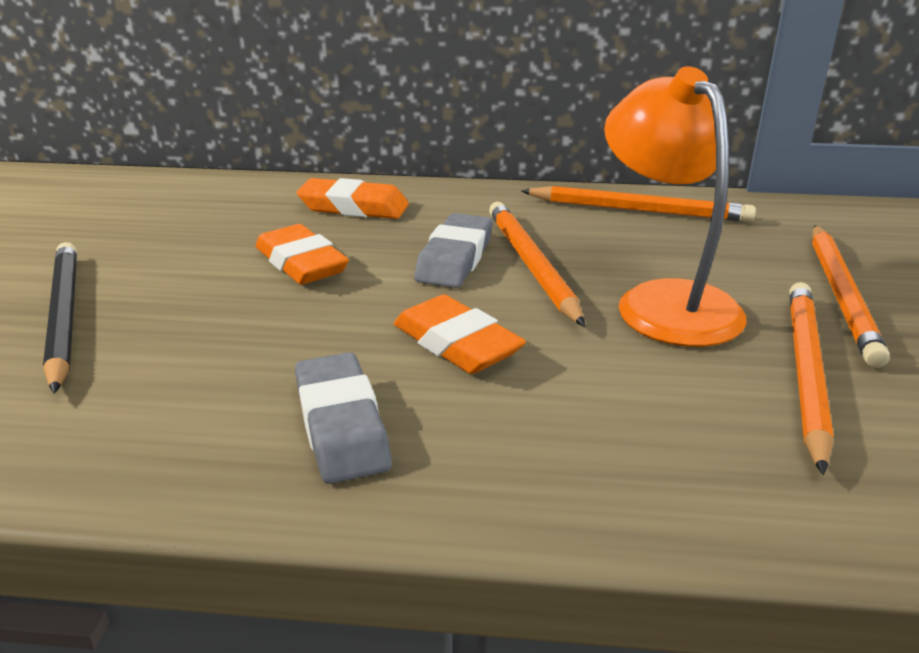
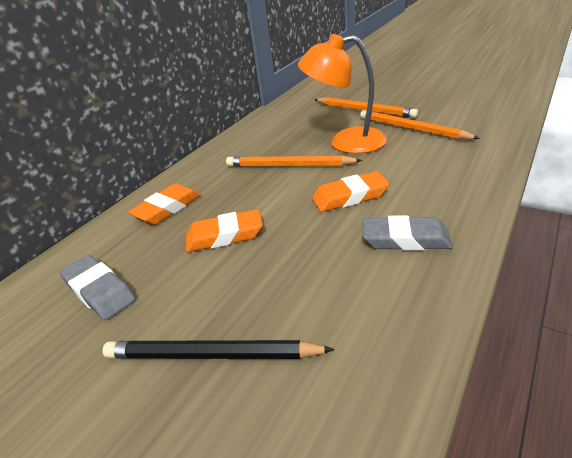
camera: 60 degrees left, 5 degrees up
(455, 258) = (264, 184): grey eraser -> grey eraser (99, 291)
(638, 210) = (259, 130): orange pencil -> none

[What to work on]:
Would you reproduce the lines above exactly, without carrying over the pictures?

[Solution to this task]:
camera: 60 degrees left, 5 degrees up
(455, 258) = (264, 184): grey eraser -> grey eraser (99, 291)
(638, 210) = (259, 130): orange pencil -> none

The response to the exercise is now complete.